__Work instruction__:
Reproduce each line below precisely. Drop the pictures.

__Dataset section__:
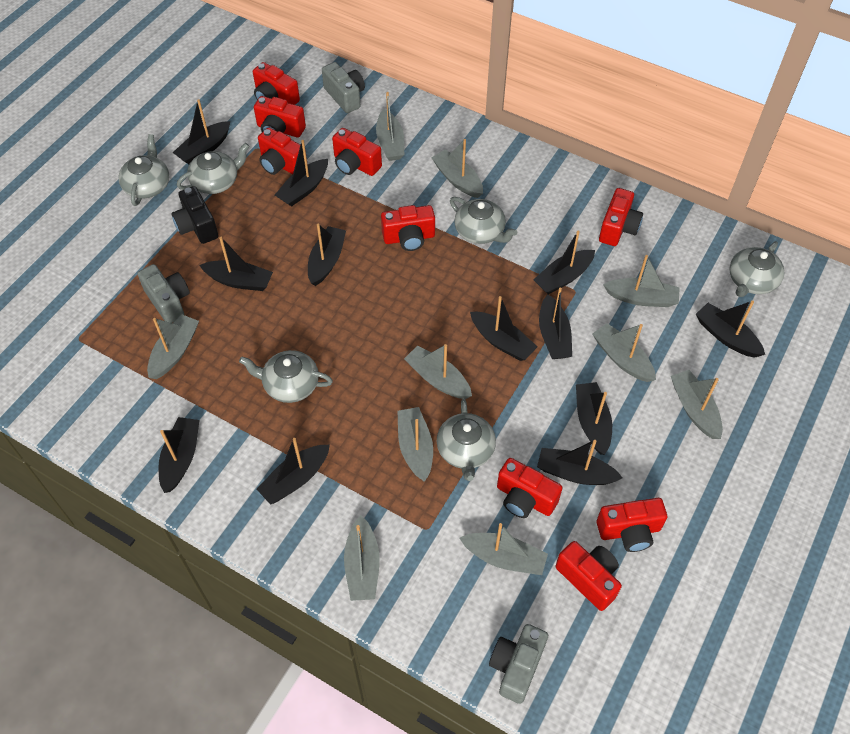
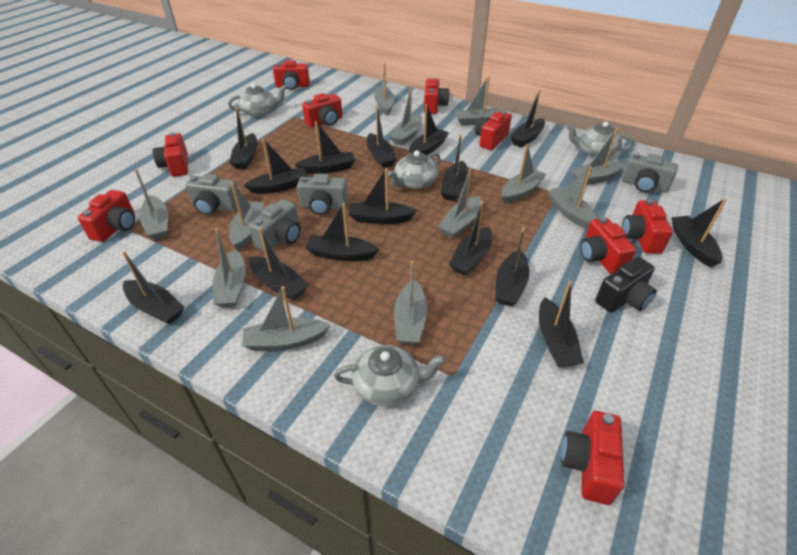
black boat: 12 -> 15
grey boat: 10 -> 12
grey camera: 3 -> 4
grey teapot: 6 -> 4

__Written answer__:
black boat: 12 -> 15
grey boat: 10 -> 12
grey camera: 3 -> 4
grey teapot: 6 -> 4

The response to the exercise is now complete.